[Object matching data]
****************************************
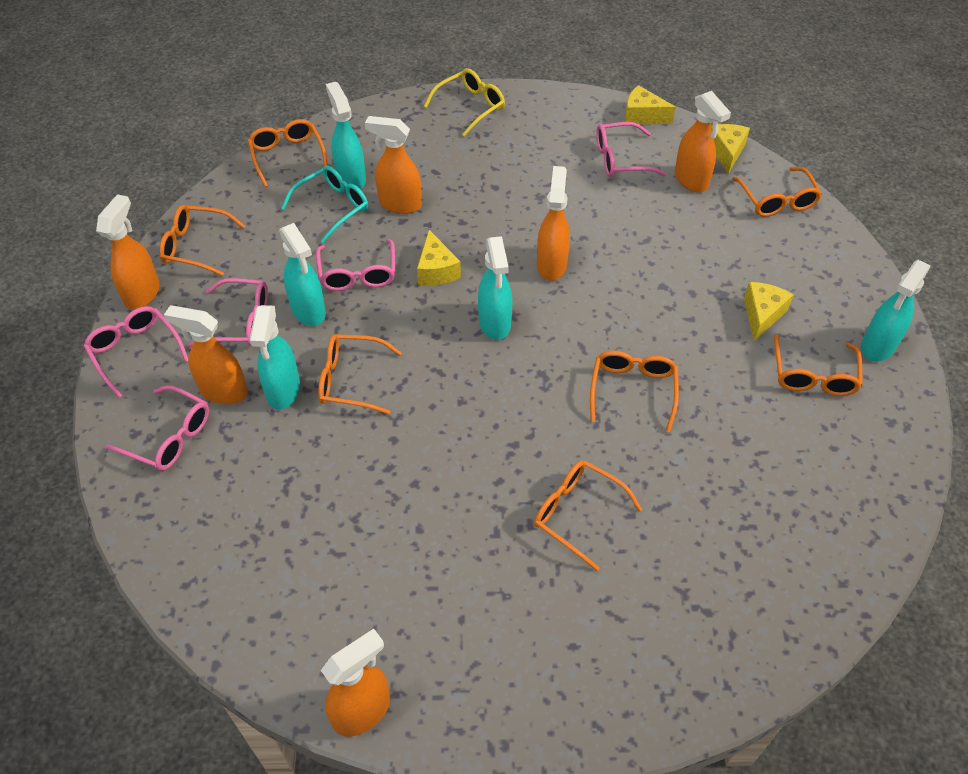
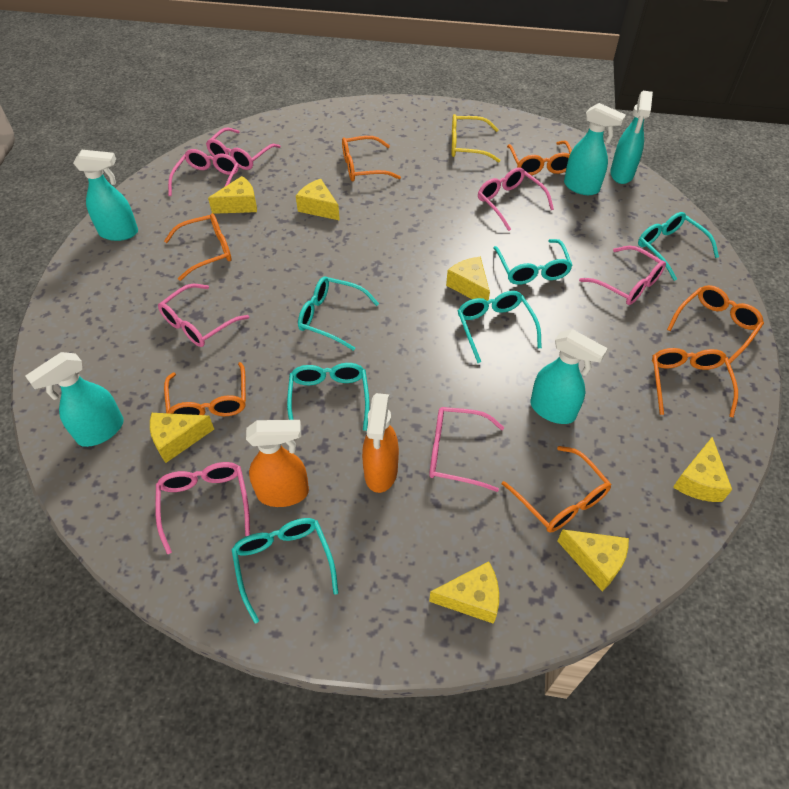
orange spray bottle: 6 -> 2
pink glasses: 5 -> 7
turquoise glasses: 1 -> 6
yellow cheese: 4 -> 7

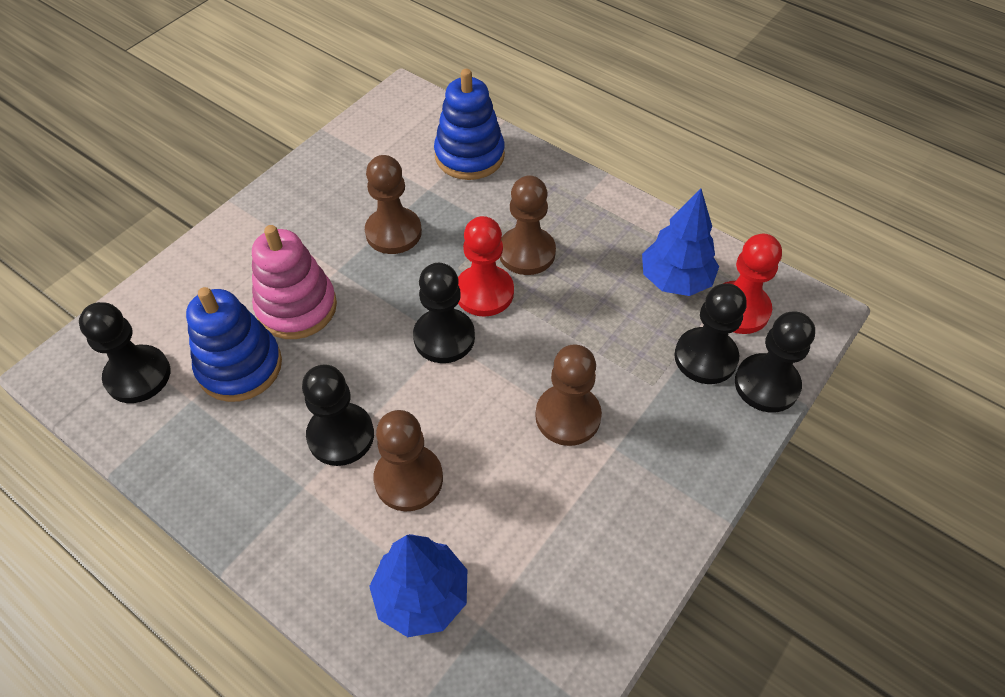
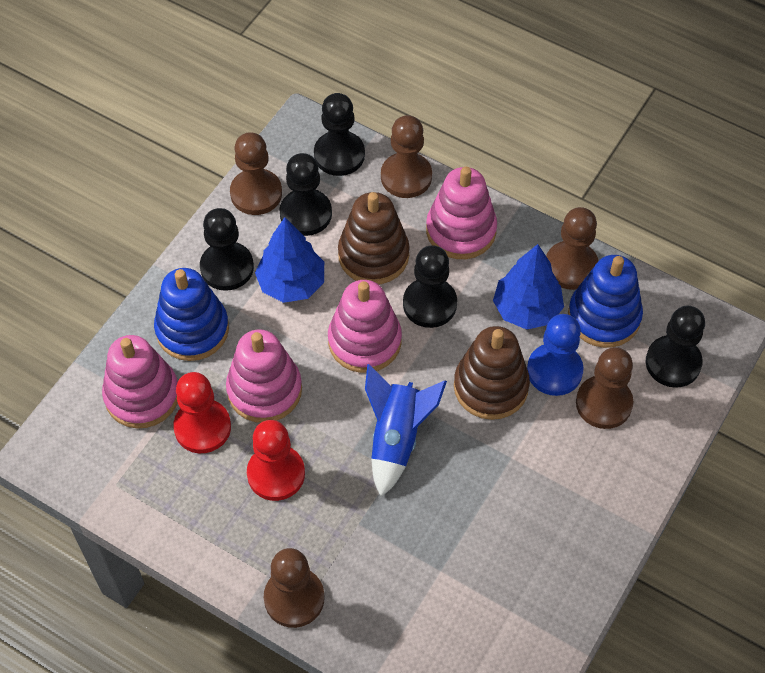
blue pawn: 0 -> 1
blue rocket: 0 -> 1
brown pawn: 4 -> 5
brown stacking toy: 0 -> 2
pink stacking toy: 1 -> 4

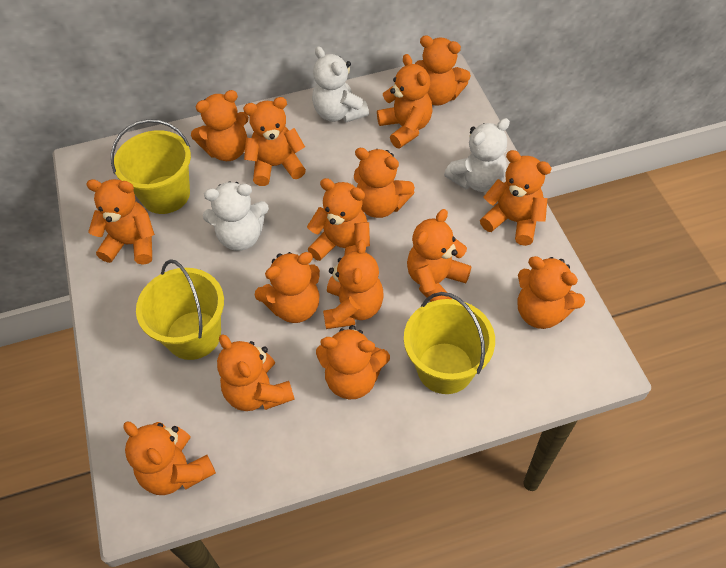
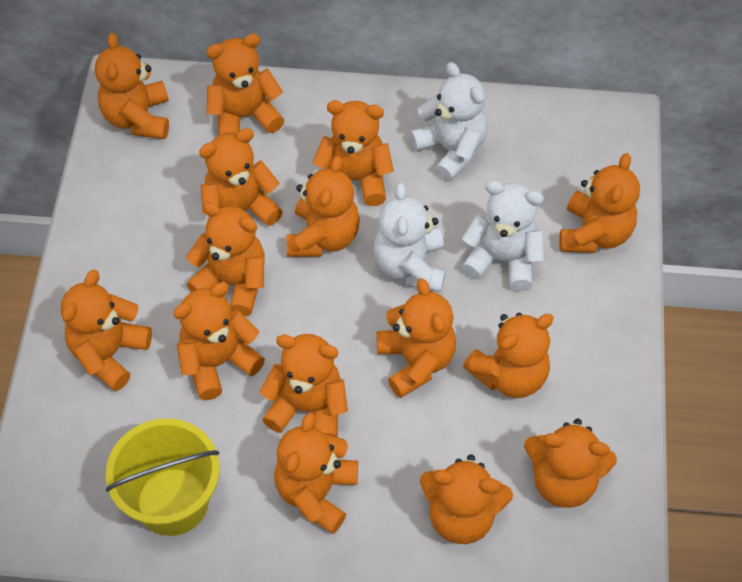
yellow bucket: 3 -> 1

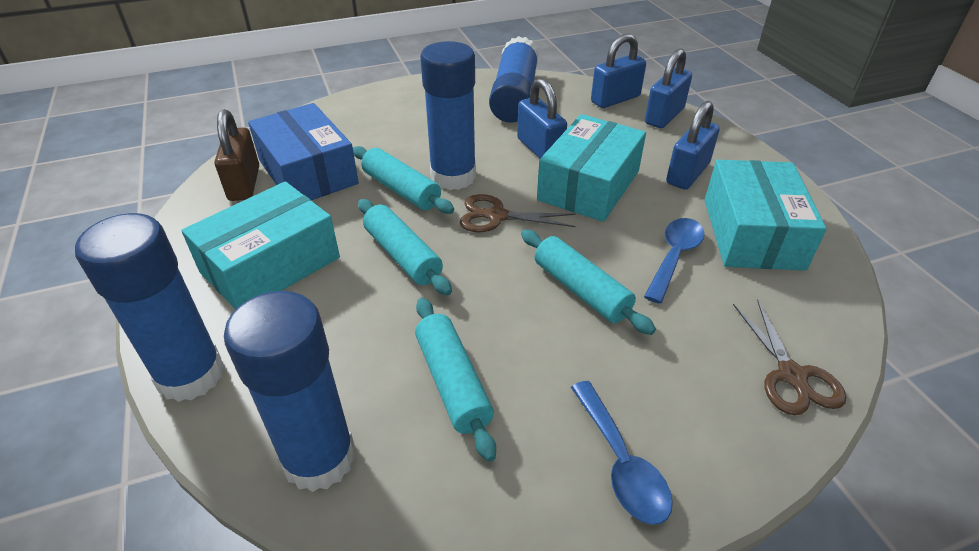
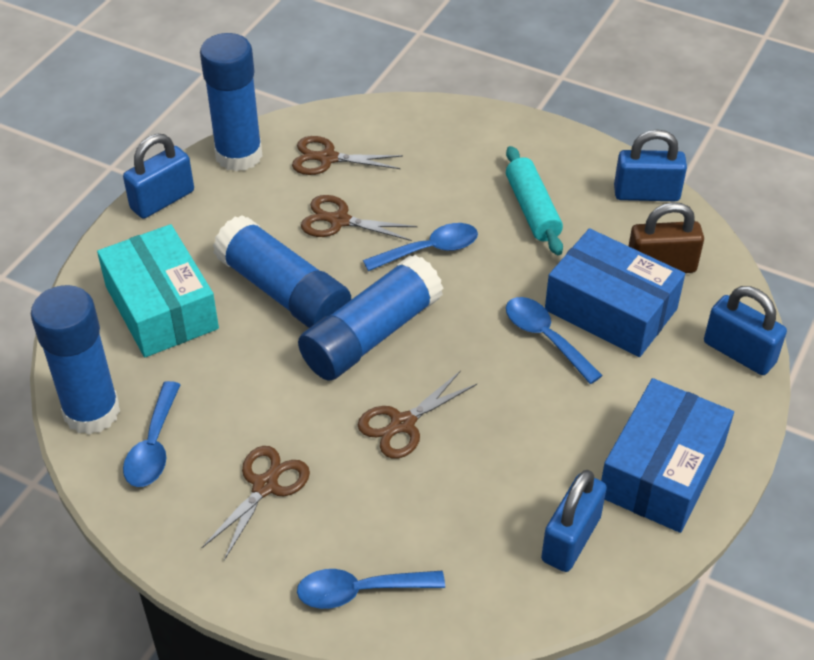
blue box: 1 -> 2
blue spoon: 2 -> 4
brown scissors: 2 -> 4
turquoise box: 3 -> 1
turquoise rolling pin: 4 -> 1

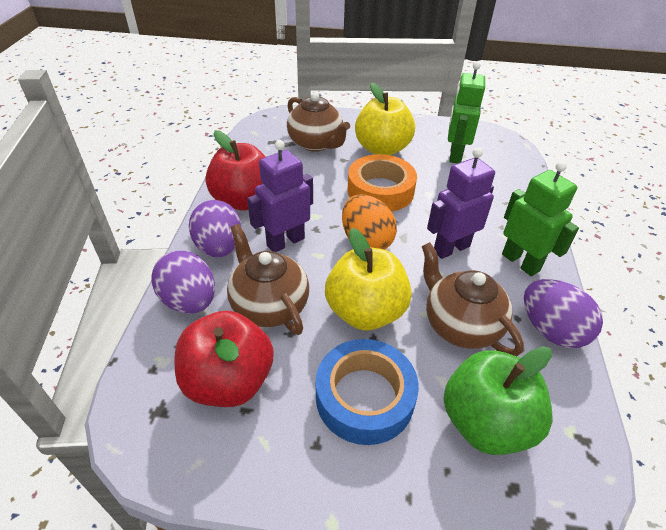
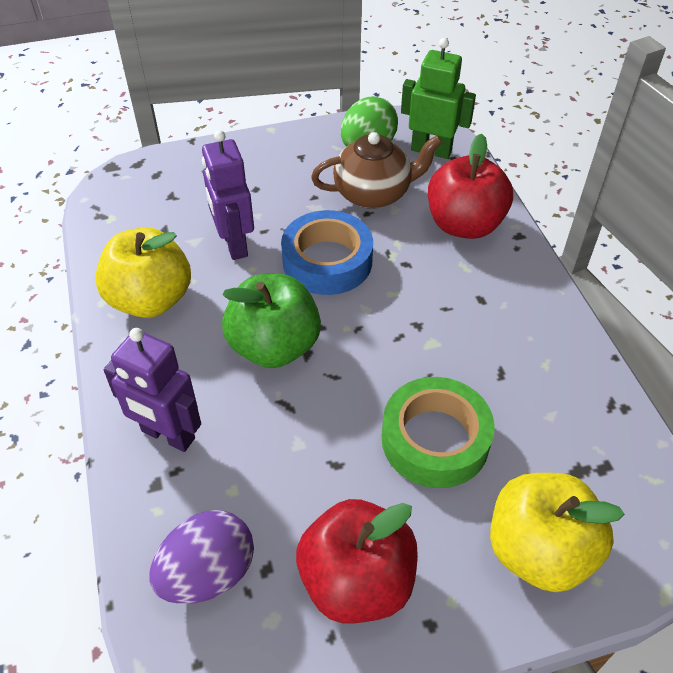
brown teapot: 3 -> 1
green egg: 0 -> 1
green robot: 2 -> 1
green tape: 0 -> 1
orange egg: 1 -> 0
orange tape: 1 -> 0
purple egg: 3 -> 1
****************************************
All of the records must come back exactly as they stand, minus every picture.

_Solution to this exercise_
orange spray bottle: 6 -> 2
pink glasses: 5 -> 7
turquoise glasses: 1 -> 6
yellow cheese: 4 -> 7

blue pawn: 0 -> 1
blue rocket: 0 -> 1
brown pawn: 4 -> 5
brown stacking toy: 0 -> 2
pink stacking toy: 1 -> 4

yellow bucket: 3 -> 1

blue box: 1 -> 2
blue spoon: 2 -> 4
brown scissors: 2 -> 4
turquoise box: 3 -> 1
turquoise rolling pin: 4 -> 1

brown teapot: 3 -> 1
green egg: 0 -> 1
green robot: 2 -> 1
green tape: 0 -> 1
orange egg: 1 -> 0
orange tape: 1 -> 0
purple egg: 3 -> 1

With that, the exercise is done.